╭──

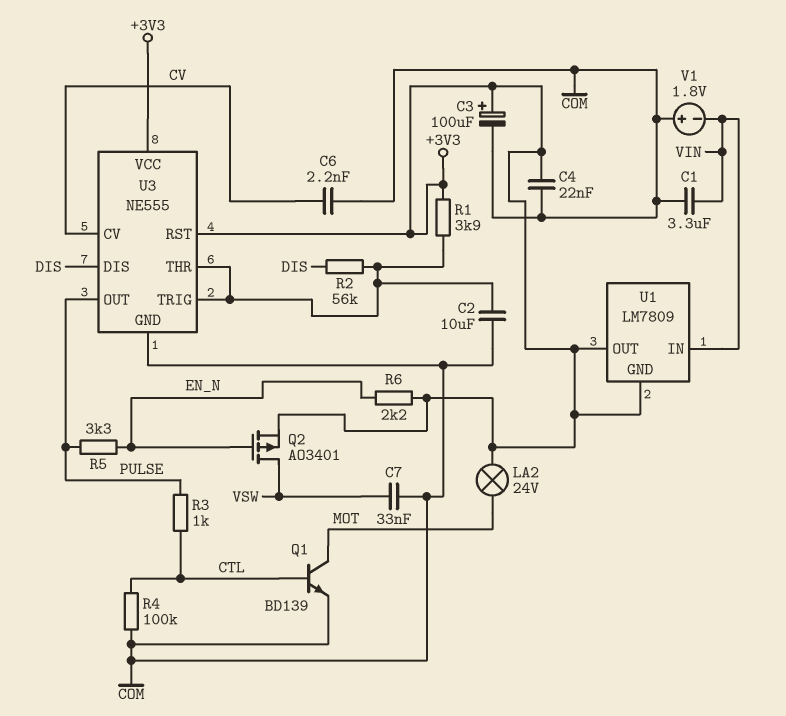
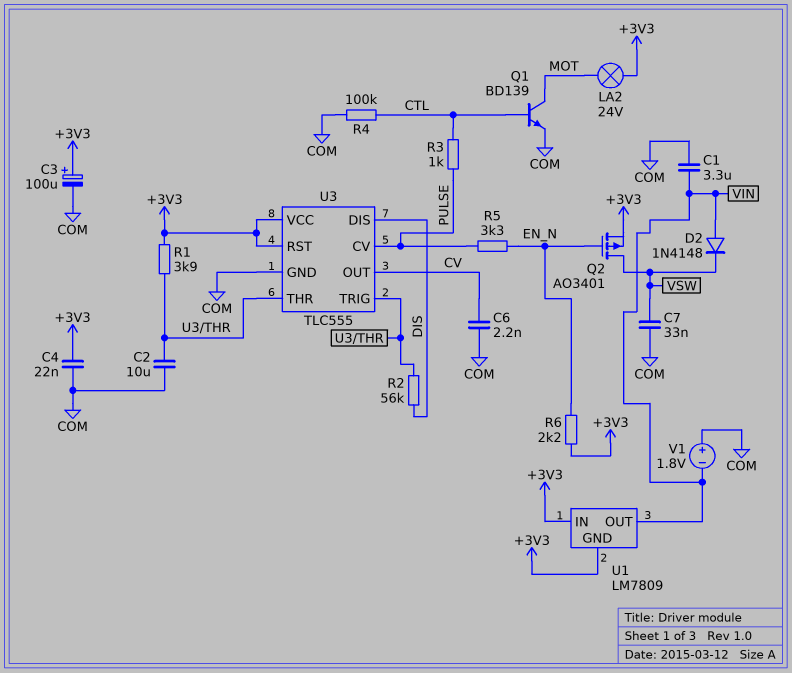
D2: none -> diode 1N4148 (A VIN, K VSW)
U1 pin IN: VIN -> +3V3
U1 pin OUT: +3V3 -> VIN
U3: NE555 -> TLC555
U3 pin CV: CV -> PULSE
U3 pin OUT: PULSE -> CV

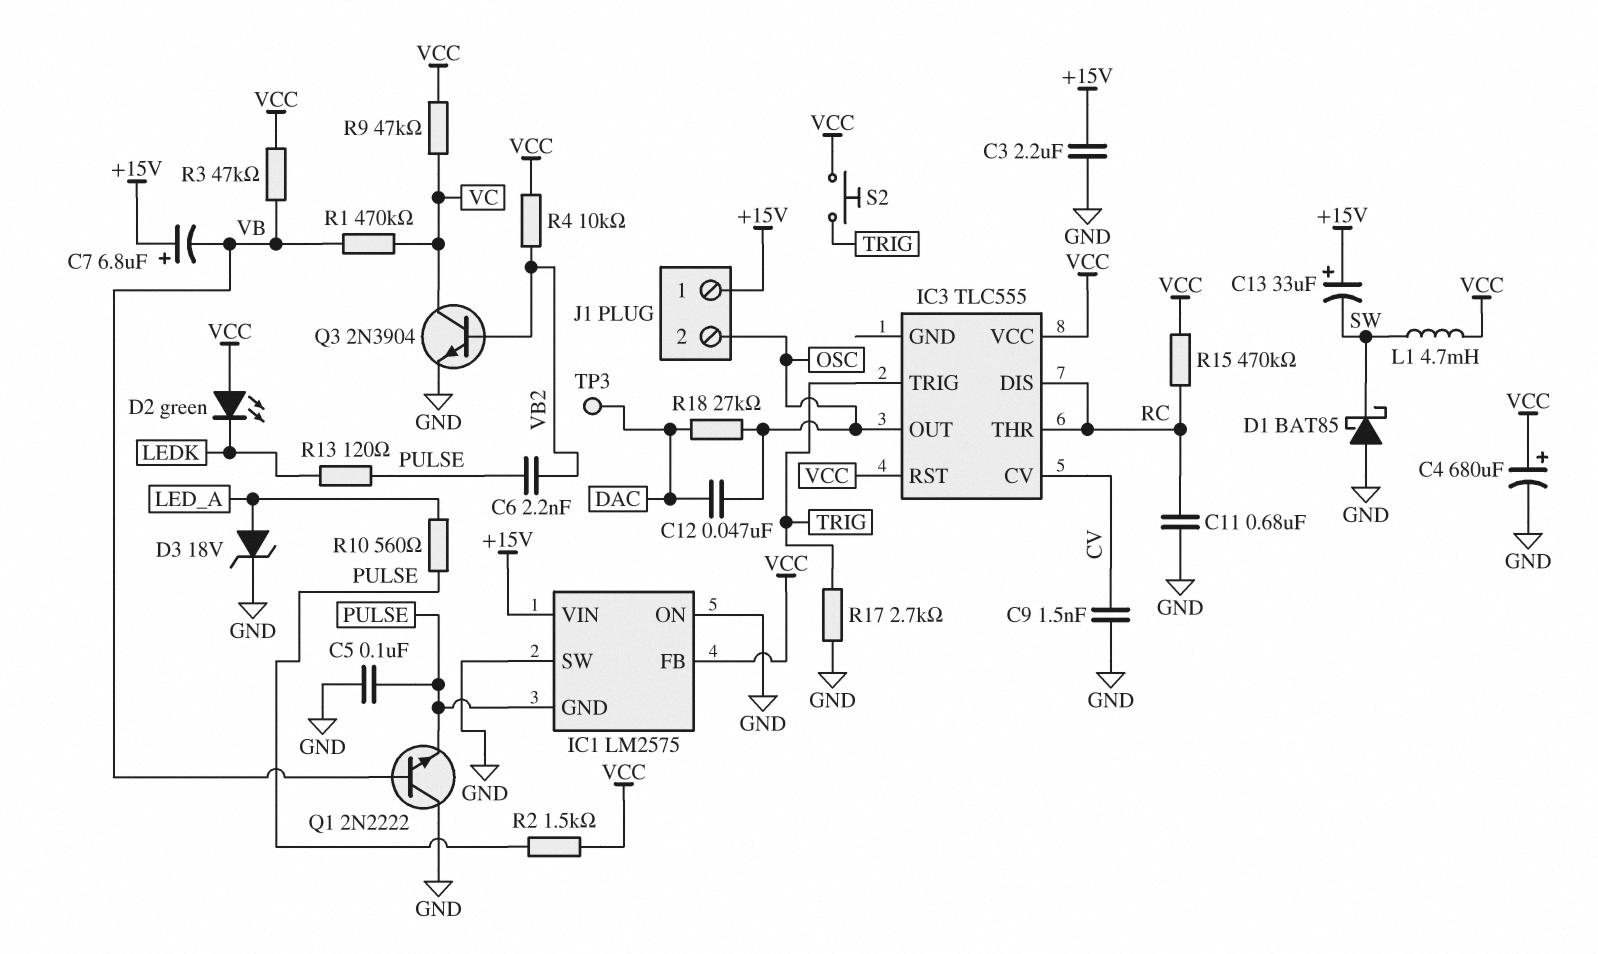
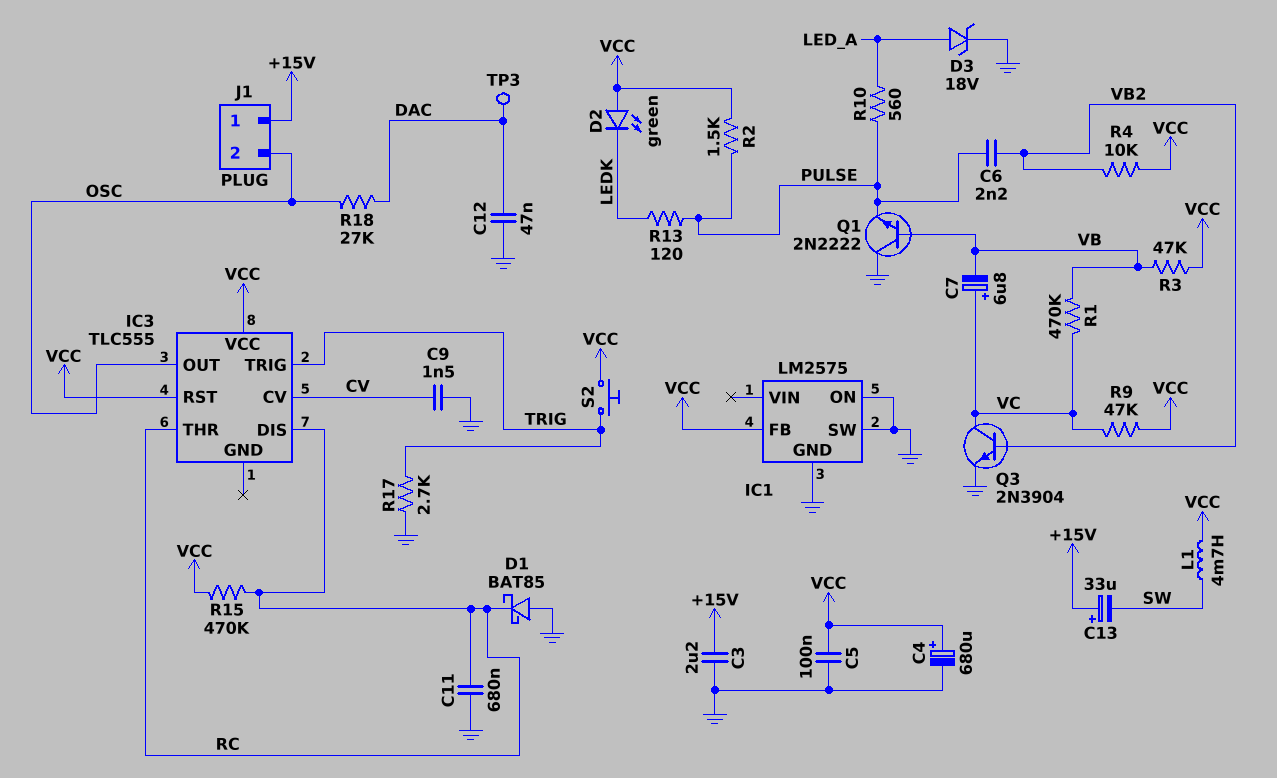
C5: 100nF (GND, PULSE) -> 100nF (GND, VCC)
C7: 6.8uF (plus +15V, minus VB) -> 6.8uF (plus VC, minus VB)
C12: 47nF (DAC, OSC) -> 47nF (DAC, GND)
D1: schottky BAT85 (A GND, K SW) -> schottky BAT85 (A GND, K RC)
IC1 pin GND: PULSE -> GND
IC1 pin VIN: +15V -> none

╰──
╭──

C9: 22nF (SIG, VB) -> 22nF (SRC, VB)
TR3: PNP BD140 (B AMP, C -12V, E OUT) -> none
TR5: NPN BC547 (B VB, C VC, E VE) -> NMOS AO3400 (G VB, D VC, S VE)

╰──
╭──

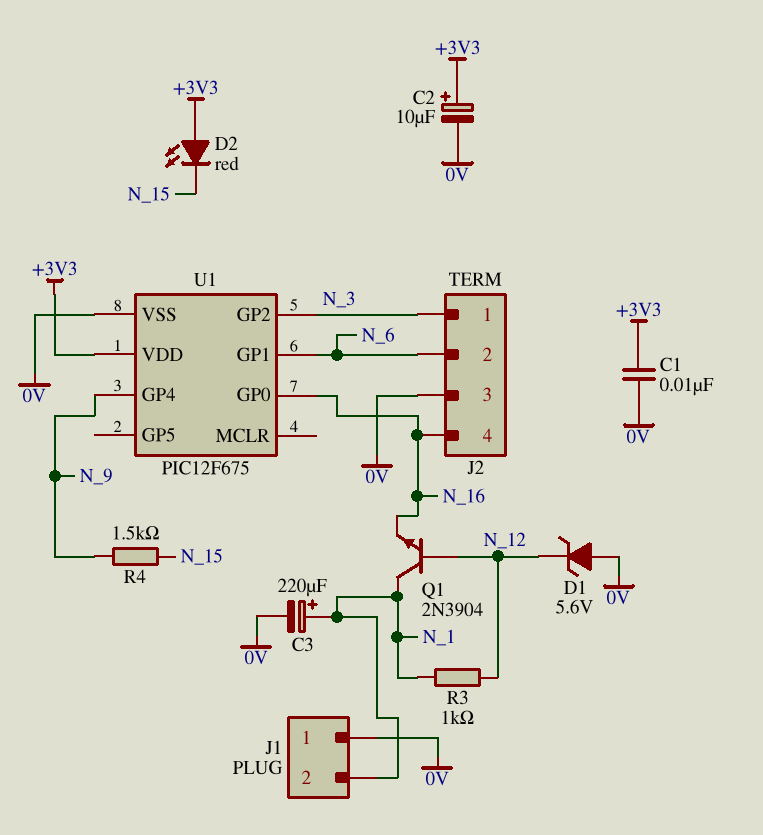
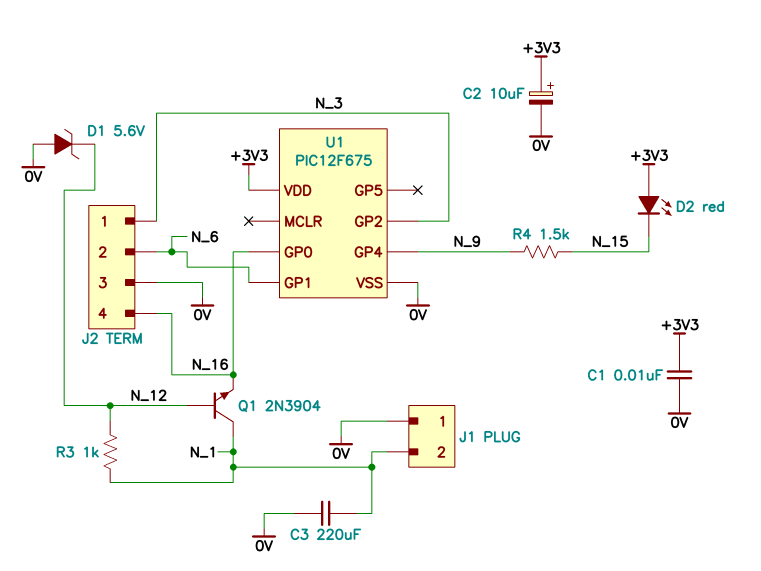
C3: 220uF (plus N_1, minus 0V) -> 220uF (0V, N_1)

╰──

◆ TASK PROMPT ◆
Using the entries above, copy out all lines that contain the string "plus".

◆ ANSWER SPACE ◆
C7: 6.8uF (plus +15V, minus VB) -> 6.8uF (plus VC, minus VB)
C3: 220uF (plus N_1, minus 0V) -> 220uF (0V, N_1)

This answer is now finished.